● **Work request**
Repeat each entry below exactly.

(Records excerpted from a collection)
————

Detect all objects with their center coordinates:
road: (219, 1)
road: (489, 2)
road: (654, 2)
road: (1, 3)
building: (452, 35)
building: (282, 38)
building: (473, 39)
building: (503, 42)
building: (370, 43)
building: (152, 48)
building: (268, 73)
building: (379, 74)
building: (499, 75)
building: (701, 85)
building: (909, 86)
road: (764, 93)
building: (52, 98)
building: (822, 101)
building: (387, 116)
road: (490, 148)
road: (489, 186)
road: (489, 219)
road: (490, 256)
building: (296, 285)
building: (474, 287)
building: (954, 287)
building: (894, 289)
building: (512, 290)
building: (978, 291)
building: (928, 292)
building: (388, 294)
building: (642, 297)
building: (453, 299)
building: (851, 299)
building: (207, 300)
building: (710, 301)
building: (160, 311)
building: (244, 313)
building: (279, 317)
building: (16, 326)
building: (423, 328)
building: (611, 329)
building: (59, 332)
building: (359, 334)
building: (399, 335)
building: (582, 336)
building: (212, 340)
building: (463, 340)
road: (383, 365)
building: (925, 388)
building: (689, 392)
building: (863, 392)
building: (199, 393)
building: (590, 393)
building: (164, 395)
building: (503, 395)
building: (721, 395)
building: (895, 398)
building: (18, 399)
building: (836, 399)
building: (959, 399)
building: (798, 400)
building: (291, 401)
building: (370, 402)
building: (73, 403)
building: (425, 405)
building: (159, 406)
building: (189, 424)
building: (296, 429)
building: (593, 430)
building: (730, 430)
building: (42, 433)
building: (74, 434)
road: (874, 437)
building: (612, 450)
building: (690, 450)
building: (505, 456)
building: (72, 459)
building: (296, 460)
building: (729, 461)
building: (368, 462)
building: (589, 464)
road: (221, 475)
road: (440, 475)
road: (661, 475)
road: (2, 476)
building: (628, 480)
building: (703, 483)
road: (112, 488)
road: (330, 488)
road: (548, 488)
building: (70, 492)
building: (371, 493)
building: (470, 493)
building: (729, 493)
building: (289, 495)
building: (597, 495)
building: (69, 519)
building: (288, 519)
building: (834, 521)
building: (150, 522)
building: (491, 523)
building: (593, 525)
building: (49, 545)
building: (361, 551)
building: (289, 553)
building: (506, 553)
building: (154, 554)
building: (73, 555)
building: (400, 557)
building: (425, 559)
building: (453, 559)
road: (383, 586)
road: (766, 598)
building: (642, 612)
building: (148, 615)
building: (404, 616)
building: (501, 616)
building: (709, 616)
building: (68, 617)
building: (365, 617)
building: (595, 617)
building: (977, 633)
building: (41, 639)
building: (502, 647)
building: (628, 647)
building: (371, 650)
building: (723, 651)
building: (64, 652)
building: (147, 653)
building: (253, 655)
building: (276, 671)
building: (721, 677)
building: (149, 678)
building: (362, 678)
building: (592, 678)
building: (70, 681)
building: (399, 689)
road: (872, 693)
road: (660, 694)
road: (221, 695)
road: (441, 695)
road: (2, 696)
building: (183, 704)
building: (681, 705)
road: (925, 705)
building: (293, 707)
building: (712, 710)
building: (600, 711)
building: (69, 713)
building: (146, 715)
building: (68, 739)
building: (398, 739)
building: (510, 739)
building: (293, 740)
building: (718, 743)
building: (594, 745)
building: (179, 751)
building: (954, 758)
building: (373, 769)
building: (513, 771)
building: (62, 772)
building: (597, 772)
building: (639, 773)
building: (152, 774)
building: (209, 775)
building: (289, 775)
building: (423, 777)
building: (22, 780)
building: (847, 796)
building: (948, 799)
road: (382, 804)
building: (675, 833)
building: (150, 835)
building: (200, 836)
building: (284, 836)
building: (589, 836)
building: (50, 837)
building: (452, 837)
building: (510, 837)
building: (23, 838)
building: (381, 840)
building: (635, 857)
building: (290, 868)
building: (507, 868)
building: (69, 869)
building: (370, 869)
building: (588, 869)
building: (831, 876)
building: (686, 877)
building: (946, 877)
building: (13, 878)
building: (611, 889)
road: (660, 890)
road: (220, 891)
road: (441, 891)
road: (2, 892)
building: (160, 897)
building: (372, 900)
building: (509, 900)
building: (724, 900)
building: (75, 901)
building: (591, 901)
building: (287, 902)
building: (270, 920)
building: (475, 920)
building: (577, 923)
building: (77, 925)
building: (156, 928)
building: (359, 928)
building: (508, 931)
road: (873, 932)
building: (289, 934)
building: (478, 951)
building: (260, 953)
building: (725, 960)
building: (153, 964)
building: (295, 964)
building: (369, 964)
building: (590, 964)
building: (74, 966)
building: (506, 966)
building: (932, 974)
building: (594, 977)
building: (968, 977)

————

● **Exercise answer**
Detect all objects with their center coordinates:
road: (219, 1)
road: (489, 2)
road: (654, 2)
road: (1, 3)
building: (452, 35)
building: (282, 38)
building: (473, 39)
building: (503, 42)
building: (370, 43)
building: (152, 48)
building: (268, 73)
building: (379, 74)
building: (499, 75)
building: (701, 85)
building: (909, 86)
road: (764, 93)
building: (52, 98)
building: (822, 101)
building: (387, 116)
road: (490, 148)
road: (489, 186)
road: (489, 219)
road: (490, 256)
building: (296, 285)
building: (474, 287)
building: (954, 287)
building: (894, 289)
building: (512, 290)
building: (978, 291)
building: (928, 292)
building: (388, 294)
building: (642, 297)
building: (453, 299)
building: (851, 299)
building: (207, 300)
building: (710, 301)
building: (160, 311)
building: (244, 313)
building: (279, 317)
building: (16, 326)
building: (423, 328)
building: (611, 329)
building: (59, 332)
building: (359, 334)
building: (399, 335)
building: (582, 336)
building: (212, 340)
building: (463, 340)
road: (383, 365)
building: (925, 388)
building: (689, 392)
building: (863, 392)
building: (199, 393)
building: (590, 393)
building: (164, 395)
building: (503, 395)
building: (721, 395)
building: (895, 398)
building: (18, 399)
building: (836, 399)
building: (959, 399)
building: (798, 400)
building: (291, 401)
building: (370, 402)
building: (73, 403)
building: (425, 405)
building: (159, 406)
building: (189, 424)
building: (296, 429)
building: (593, 430)
building: (730, 430)
building: (42, 433)
building: (74, 434)
road: (874, 437)
building: (612, 450)
building: (690, 450)
building: (505, 456)
building: (72, 459)
building: (296, 460)
building: (729, 461)
building: (368, 462)
building: (589, 464)
road: (221, 475)
road: (440, 475)
road: (661, 475)
road: (2, 476)
building: (628, 480)
building: (703, 483)
road: (112, 488)
road: (330, 488)
road: (548, 488)
building: (70, 492)
building: (371, 493)
building: (470, 493)
building: (729, 493)
building: (289, 495)
building: (597, 495)
building: (69, 519)
building: (288, 519)
building: (834, 521)
building: (150, 522)
building: (491, 523)
building: (593, 525)
building: (49, 545)
building: (361, 551)
building: (289, 553)
building: (506, 553)
building: (154, 554)
building: (73, 555)
building: (400, 557)
building: (425, 559)
building: (453, 559)
road: (383, 586)
road: (766, 598)
building: (642, 612)
building: (148, 615)
building: (404, 616)
building: (501, 616)
building: (709, 616)
building: (68, 617)
building: (365, 617)
building: (595, 617)
building: (977, 633)
building: (41, 639)
building: (502, 647)
building: (628, 647)
building: (371, 650)
building: (723, 651)
building: (64, 652)
building: (147, 653)
building: (253, 655)
building: (276, 671)
building: (721, 677)
building: (149, 678)
building: (362, 678)
building: (592, 678)
building: (70, 681)
building: (399, 689)
road: (872, 693)
road: (660, 694)
road: (221, 695)
road: (441, 695)
road: (2, 696)
building: (183, 704)
building: (681, 705)
road: (925, 705)
building: (293, 707)
building: (712, 710)
building: (600, 711)
building: (69, 713)
building: (146, 715)
building: (68, 739)
building: (398, 739)
building: (510, 739)
building: (293, 740)
building: (718, 743)
building: (594, 745)
building: (179, 751)
building: (954, 758)
building: (373, 769)
building: (513, 771)
building: (62, 772)
building: (597, 772)
building: (639, 773)
building: (152, 774)
building: (209, 775)
building: (289, 775)
building: (423, 777)
building: (22, 780)
building: (847, 796)
building: (948, 799)
road: (382, 804)
building: (675, 833)
building: (150, 835)
building: (200, 836)
building: (284, 836)
building: (589, 836)
building: (50, 837)
building: (452, 837)
building: (510, 837)
building: (23, 838)
building: (381, 840)
building: (635, 857)
building: (290, 868)
building: (507, 868)
building: (69, 869)
building: (370, 869)
building: (588, 869)
building: (831, 876)
building: (686, 877)
building: (946, 877)
building: (13, 878)
building: (611, 889)
road: (660, 890)
road: (220, 891)
road: (441, 891)
road: (2, 892)
building: (160, 897)
building: (372, 900)
building: (509, 900)
building: (724, 900)
building: (75, 901)
building: (591, 901)
building: (287, 902)
building: (270, 920)
building: (475, 920)
building: (577, 923)
building: (77, 925)
building: (156, 928)
building: (359, 928)
building: (508, 931)
road: (873, 932)
building: (289, 934)
building: (478, 951)
building: (260, 953)
building: (725, 960)
building: (153, 964)
building: (295, 964)
building: (369, 964)
building: (590, 964)
building: (74, 966)
building: (506, 966)
building: (932, 974)
building: (594, 977)
building: (968, 977)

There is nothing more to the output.